▶ Work task:
Restate all of the following data exactly, keeping any images out of the copy.

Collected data
__________

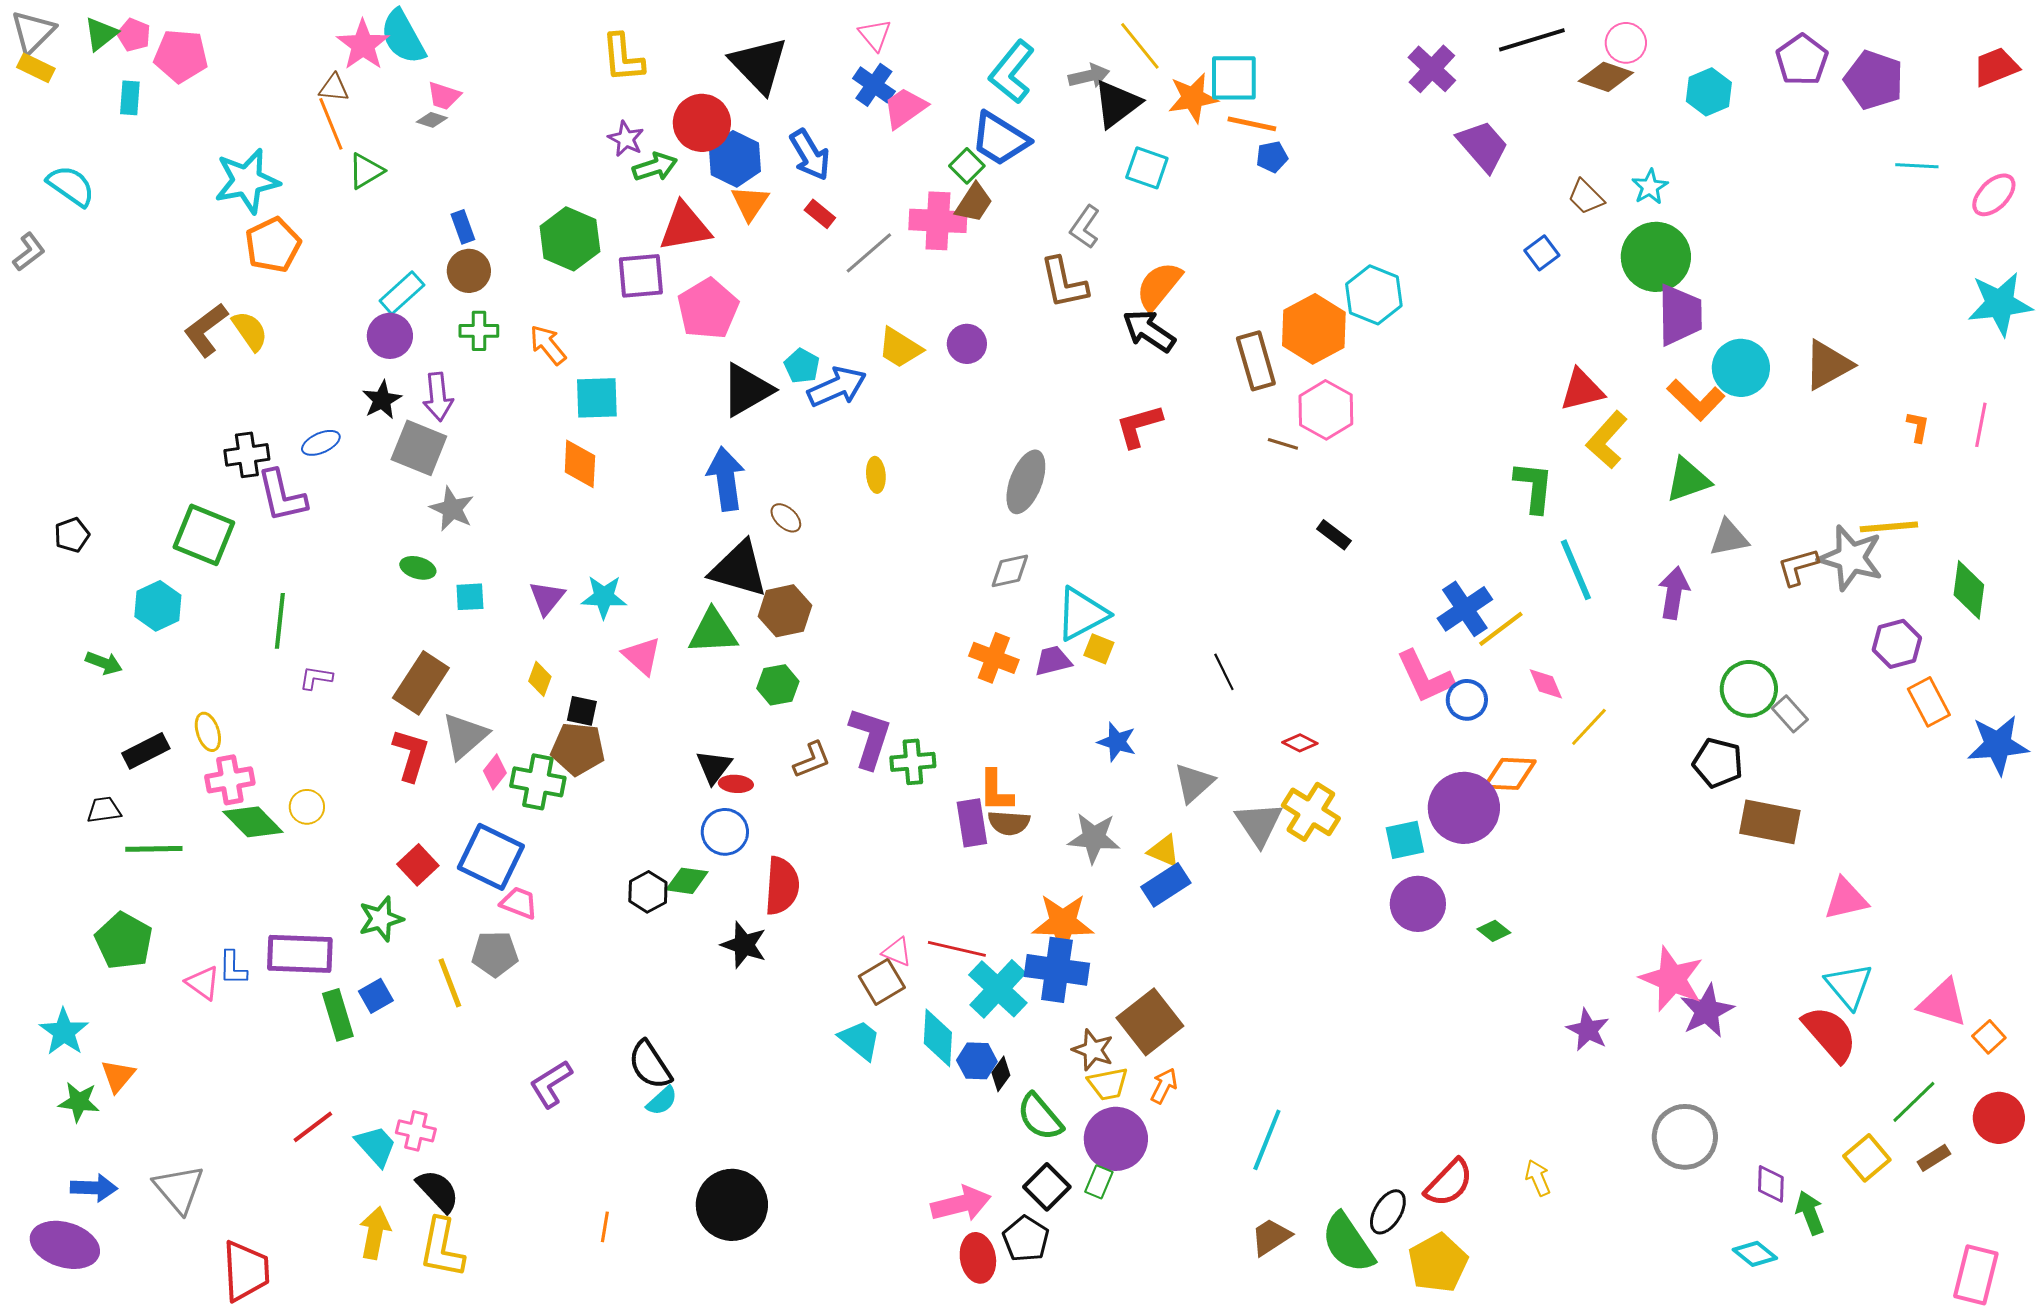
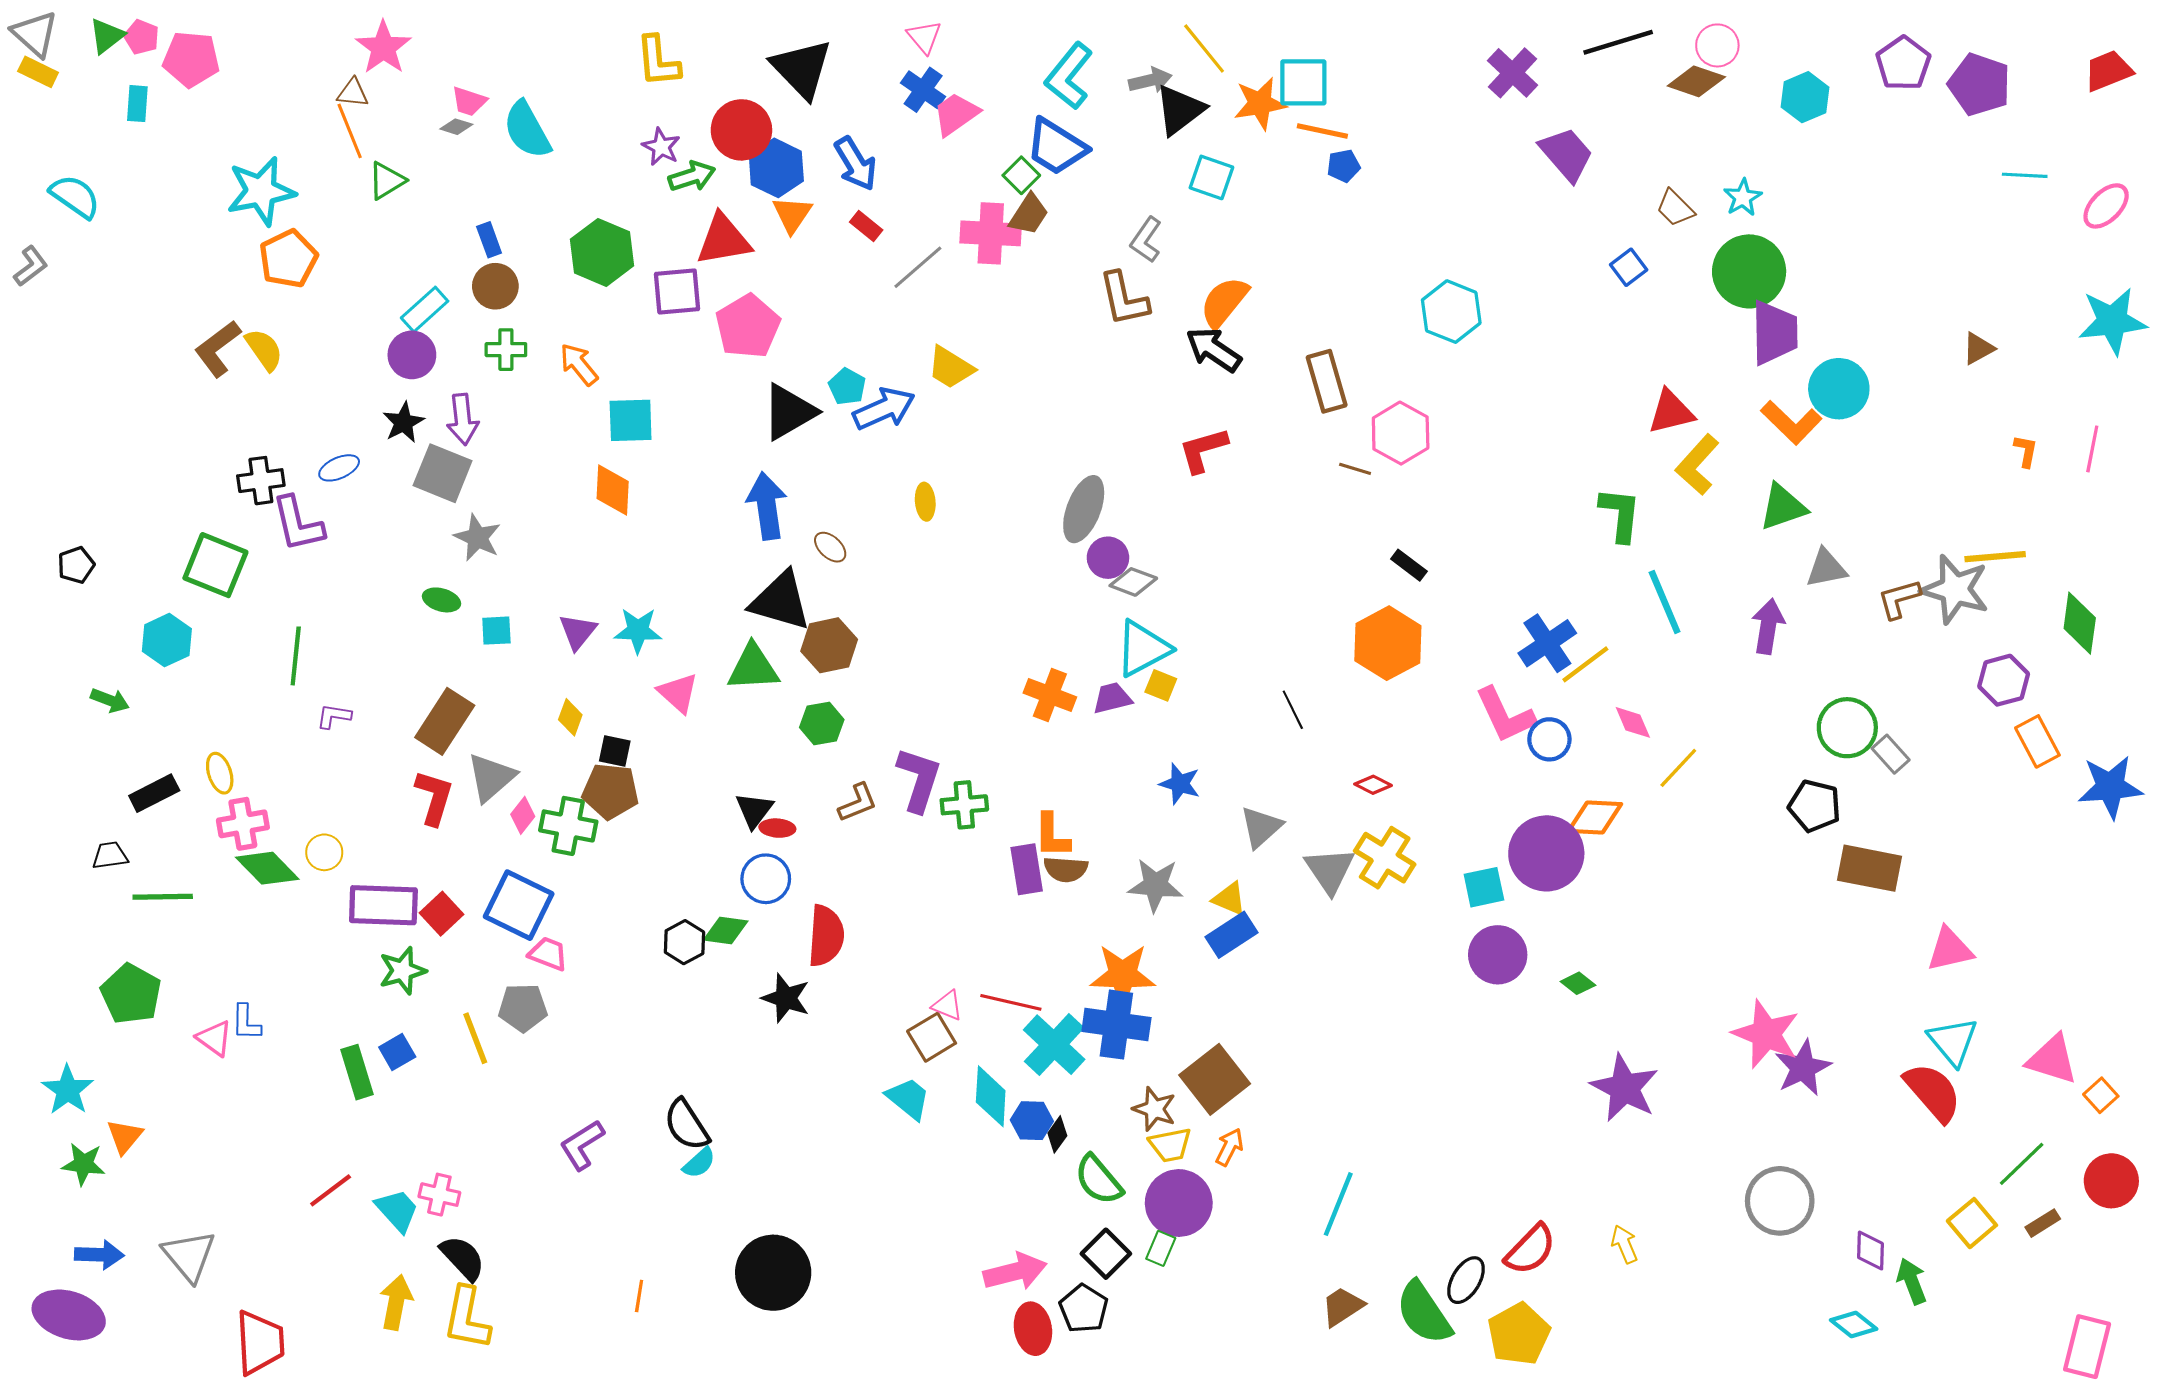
gray triangle: (33, 32) -> (35, 34), turned -33
cyan semicircle: (403, 37) -> (527, 130), moved
orange hexagon: (1314, 329) -> (1388, 643), moved
purple circle: (967, 344) -> (1108, 558), moved
brown triangle: (1828, 365) -> (1978, 349), moved, size x0.6
gray diamond: (1010, 571) -> (1133, 582), moved, turned 33
purple rectangle: (300, 954) -> (383, 905), moved
purple star: (1588, 1030) -> (1624, 1088), moved, size x1.5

__________

▶ Written answer:
gray triangle: (33, 32) -> (35, 34), turned -33
cyan semicircle: (403, 37) -> (527, 130), moved
orange hexagon: (1314, 329) -> (1388, 643), moved
purple circle: (967, 344) -> (1108, 558), moved
brown triangle: (1828, 365) -> (1978, 349), moved, size x0.6
gray diamond: (1010, 571) -> (1133, 582), moved, turned 33
purple rectangle: (300, 954) -> (383, 905), moved
purple star: (1588, 1030) -> (1624, 1088), moved, size x1.5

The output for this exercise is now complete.